Coordinate-based change listings:

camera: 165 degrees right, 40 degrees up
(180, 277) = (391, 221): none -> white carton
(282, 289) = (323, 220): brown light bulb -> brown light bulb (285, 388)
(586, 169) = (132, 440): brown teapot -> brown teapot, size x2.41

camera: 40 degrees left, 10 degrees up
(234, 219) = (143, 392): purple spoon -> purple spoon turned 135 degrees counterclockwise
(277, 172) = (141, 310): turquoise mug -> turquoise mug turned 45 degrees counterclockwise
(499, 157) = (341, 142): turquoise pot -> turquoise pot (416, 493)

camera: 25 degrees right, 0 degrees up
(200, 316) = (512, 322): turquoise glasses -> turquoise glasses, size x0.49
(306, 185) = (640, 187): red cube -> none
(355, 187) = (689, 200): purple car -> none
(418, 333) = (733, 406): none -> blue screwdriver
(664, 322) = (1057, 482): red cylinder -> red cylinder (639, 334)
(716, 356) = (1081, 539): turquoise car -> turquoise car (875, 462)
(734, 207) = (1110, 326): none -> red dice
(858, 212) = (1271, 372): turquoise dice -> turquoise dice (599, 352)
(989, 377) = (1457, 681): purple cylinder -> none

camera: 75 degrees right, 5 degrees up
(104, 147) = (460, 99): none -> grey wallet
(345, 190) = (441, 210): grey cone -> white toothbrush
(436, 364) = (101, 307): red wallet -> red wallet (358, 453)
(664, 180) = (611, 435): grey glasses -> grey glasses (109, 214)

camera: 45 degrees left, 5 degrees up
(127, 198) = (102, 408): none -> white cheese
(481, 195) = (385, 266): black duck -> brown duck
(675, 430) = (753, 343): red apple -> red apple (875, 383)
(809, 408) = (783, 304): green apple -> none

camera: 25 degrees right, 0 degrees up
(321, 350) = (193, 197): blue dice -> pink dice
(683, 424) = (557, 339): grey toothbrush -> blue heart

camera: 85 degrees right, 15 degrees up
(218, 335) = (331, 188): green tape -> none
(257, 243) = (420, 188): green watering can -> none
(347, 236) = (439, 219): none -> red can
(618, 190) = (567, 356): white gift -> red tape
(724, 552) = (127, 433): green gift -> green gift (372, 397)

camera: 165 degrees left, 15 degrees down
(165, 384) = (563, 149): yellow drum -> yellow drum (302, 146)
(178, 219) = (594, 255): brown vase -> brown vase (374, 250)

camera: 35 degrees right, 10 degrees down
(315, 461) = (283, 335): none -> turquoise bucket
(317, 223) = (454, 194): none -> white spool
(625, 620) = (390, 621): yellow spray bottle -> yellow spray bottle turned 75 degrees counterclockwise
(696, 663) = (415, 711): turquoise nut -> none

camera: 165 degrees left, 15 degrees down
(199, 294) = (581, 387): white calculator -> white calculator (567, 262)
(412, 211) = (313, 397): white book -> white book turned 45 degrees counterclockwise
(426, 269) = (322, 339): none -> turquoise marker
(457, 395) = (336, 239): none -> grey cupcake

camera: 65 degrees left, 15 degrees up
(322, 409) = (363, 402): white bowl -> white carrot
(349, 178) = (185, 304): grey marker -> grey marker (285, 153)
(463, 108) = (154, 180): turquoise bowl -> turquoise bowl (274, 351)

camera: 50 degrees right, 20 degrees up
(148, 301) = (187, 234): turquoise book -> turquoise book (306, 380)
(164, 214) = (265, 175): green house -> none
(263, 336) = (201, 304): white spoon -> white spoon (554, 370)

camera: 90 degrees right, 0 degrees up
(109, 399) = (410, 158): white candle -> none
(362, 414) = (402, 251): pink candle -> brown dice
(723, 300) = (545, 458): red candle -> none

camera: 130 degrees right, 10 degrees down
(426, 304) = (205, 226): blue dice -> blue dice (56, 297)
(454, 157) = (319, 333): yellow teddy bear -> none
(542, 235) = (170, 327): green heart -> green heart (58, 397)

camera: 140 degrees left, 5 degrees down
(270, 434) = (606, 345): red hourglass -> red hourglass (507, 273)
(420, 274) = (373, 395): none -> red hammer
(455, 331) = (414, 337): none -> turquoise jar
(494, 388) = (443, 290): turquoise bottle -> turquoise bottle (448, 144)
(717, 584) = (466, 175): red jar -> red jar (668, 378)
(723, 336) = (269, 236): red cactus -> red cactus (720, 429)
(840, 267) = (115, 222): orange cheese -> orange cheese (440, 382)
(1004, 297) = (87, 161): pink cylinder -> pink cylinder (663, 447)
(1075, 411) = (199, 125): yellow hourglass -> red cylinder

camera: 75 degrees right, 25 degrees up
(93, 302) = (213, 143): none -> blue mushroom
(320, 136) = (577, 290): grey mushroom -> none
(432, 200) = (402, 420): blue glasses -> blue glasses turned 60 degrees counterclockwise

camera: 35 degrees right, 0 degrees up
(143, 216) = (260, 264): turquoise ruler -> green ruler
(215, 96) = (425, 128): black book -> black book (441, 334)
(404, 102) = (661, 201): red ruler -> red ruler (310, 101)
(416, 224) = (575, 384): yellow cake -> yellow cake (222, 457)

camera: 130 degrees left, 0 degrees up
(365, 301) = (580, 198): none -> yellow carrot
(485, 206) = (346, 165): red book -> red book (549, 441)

### Your instructions
Each entry above must be retyped exactly.

### Result for this exercise
camera: 165 degrees right, 40 degrees up
(180, 277) = (391, 221): none -> white carton
(282, 289) = (323, 220): brown light bulb -> brown light bulb (285, 388)
(586, 169) = (132, 440): brown teapot -> brown teapot, size x2.41

camera: 40 degrees left, 10 degrees up
(234, 219) = (143, 392): purple spoon -> purple spoon turned 135 degrees counterclockwise
(277, 172) = (141, 310): turquoise mug -> turquoise mug turned 45 degrees counterclockwise
(499, 157) = (341, 142): turquoise pot -> turquoise pot (416, 493)

camera: 25 degrees right, 0 degrees up
(200, 316) = (512, 322): turquoise glasses -> turquoise glasses, size x0.49
(306, 185) = (640, 187): red cube -> none
(355, 187) = (689, 200): purple car -> none
(418, 333) = (733, 406): none -> blue screwdriver
(664, 322) = (1057, 482): red cylinder -> red cylinder (639, 334)
(716, 356) = (1081, 539): turquoise car -> turquoise car (875, 462)
(734, 207) = (1110, 326): none -> red dice
(858, 212) = (1271, 372): turquoise dice -> turquoise dice (599, 352)
(989, 377) = (1457, 681): purple cylinder -> none

camera: 75 degrees right, 5 degrees up
(104, 147) = (460, 99): none -> grey wallet
(345, 190) = (441, 210): grey cone -> white toothbrush
(436, 364) = (101, 307): red wallet -> red wallet (358, 453)
(664, 180) = (611, 435): grey glasses -> grey glasses (109, 214)

camera: 45 degrees left, 5 degrees up
(127, 198) = (102, 408): none -> white cheese
(481, 195) = (385, 266): black duck -> brown duck
(675, 430) = (753, 343): red apple -> red apple (875, 383)
(809, 408) = (783, 304): green apple -> none

camera: 25 degrees right, 0 degrees up
(321, 350) = (193, 197): blue dice -> pink dice
(683, 424) = (557, 339): grey toothbrush -> blue heart

camera: 85 degrees right, 15 degrees up
(218, 335) = (331, 188): green tape -> none
(257, 243) = (420, 188): green watering can -> none
(347, 236) = (439, 219): none -> red can
(618, 190) = (567, 356): white gift -> red tape
(724, 552) = (127, 433): green gift -> green gift (372, 397)

camera: 165 degrees left, 15 degrees down
(165, 384) = (563, 149): yellow drum -> yellow drum (302, 146)
(178, 219) = (594, 255): brown vase -> brown vase (374, 250)

camera: 35 degrees right, 10 degrees down
(315, 461) = (283, 335): none -> turquoise bucket
(317, 223) = (454, 194): none -> white spool
(625, 620) = (390, 621): yellow spray bottle -> yellow spray bottle turned 75 degrees counterclockwise
(696, 663) = (415, 711): turquoise nut -> none

camera: 165 degrees left, 15 degrees down
(199, 294) = (581, 387): white calculator -> white calculator (567, 262)
(412, 211) = (313, 397): white book -> white book turned 45 degrees counterclockwise
(426, 269) = (322, 339): none -> turquoise marker
(457, 395) = (336, 239): none -> grey cupcake

camera: 65 degrees left, 15 degrees up
(322, 409) = (363, 402): white bowl -> white carrot
(349, 178) = (185, 304): grey marker -> grey marker (285, 153)
(463, 108) = (154, 180): turquoise bowl -> turquoise bowl (274, 351)

camera: 50 degrees right, 20 degrees up
(148, 301) = (187, 234): turquoise book -> turquoise book (306, 380)
(164, 214) = (265, 175): green house -> none
(263, 336) = (201, 304): white spoon -> white spoon (554, 370)

camera: 90 degrees right, 0 degrees up
(109, 399) = (410, 158): white candle -> none
(362, 414) = (402, 251): pink candle -> brown dice
(723, 300) = (545, 458): red candle -> none

camera: 130 degrees right, 10 degrees down
(426, 304) = (205, 226): blue dice -> blue dice (56, 297)
(454, 157) = (319, 333): yellow teddy bear -> none
(542, 235) = (170, 327): green heart -> green heart (58, 397)

camera: 140 degrees left, 5 degrees down
(270, 434) = (606, 345): red hourglass -> red hourglass (507, 273)
(420, 274) = (373, 395): none -> red hammer
(455, 331) = (414, 337): none -> turquoise jar
(494, 388) = (443, 290): turquoise bottle -> turquoise bottle (448, 144)
(717, 584) = (466, 175): red jar -> red jar (668, 378)
(723, 336) = (269, 236): red cactus -> red cactus (720, 429)
(840, 267) = (115, 222): orange cheese -> orange cheese (440, 382)
(1004, 297) = (87, 161): pink cylinder -> pink cylinder (663, 447)
(1075, 411) = (199, 125): yellow hourglass -> red cylinder

camera: 75 degrees right, 25 degrees up
(93, 302) = (213, 143): none -> blue mushroom
(320, 136) = (577, 290): grey mushroom -> none
(432, 200) = (402, 420): blue glasses -> blue glasses turned 60 degrees counterclockwise

camera: 35 degrees right, 0 degrees up
(143, 216) = (260, 264): turquoise ruler -> green ruler
(215, 96) = (425, 128): black book -> black book (441, 334)
(404, 102) = (661, 201): red ruler -> red ruler (310, 101)
(416, 224) = (575, 384): yellow cake -> yellow cake (222, 457)

camera: 130 degrees left, 0 degrees up
(365, 301) = (580, 198): none -> yellow carrot
(485, 206) = (346, 165): red book -> red book (549, 441)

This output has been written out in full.